**TASK DIRECTIONS:** List all lines of the data that include the string "DIGITS".

(Content revision data)
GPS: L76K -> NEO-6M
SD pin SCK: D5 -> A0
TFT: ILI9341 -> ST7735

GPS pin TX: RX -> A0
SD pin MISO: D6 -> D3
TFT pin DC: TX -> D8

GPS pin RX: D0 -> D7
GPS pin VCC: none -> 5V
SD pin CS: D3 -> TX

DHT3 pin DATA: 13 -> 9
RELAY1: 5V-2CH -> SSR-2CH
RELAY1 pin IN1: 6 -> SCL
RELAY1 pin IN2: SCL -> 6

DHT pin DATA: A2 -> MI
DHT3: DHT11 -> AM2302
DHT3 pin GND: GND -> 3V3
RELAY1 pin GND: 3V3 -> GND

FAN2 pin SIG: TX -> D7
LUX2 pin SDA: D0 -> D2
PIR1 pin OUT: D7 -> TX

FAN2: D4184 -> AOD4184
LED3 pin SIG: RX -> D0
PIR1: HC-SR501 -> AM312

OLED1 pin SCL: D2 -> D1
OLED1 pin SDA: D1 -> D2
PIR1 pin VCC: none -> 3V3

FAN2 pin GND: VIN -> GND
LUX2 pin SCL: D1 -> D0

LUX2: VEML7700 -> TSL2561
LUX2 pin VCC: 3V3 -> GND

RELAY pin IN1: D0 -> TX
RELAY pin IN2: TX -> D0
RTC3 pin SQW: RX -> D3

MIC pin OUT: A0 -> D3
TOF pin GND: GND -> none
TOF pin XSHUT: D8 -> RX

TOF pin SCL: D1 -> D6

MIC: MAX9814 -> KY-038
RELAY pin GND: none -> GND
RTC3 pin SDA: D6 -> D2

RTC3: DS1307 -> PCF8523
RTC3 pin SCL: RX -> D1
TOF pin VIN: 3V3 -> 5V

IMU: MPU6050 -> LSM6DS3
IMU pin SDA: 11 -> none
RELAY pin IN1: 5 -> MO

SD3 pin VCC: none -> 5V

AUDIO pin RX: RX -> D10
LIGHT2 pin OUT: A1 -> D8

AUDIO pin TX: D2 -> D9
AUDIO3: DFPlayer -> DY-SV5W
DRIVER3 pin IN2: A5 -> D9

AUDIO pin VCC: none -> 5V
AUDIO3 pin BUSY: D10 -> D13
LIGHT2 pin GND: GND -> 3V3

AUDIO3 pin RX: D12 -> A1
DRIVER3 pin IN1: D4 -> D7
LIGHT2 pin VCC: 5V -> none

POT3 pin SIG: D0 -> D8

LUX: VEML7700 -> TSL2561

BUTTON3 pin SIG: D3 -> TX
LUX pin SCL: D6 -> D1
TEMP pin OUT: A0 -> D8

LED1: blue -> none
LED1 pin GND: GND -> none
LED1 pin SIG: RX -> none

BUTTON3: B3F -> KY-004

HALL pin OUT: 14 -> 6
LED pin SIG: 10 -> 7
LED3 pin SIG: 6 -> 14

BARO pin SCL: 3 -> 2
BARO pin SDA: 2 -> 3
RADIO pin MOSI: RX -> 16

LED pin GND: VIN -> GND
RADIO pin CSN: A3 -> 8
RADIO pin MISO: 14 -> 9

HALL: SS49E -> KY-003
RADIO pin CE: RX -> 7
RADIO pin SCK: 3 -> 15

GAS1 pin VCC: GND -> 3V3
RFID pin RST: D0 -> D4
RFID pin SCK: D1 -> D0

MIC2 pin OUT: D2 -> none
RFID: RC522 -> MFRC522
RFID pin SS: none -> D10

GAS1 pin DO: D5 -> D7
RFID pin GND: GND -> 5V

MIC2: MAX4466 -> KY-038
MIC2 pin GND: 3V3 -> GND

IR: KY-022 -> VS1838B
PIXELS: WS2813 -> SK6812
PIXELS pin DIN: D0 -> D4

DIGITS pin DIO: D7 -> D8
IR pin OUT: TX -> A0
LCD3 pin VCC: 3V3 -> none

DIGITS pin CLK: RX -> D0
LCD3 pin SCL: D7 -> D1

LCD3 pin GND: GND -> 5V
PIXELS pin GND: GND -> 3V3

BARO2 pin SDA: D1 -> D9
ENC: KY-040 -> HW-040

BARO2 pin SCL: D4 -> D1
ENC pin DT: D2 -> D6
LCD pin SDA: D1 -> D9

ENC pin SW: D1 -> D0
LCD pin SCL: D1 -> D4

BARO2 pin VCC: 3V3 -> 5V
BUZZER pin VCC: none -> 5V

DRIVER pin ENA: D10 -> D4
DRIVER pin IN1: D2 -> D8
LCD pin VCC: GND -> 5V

**ANSWER TO THIS PROBLEM:**
DIGITS pin DIO: D7 -> D8
DIGITS pin CLK: RX -> D0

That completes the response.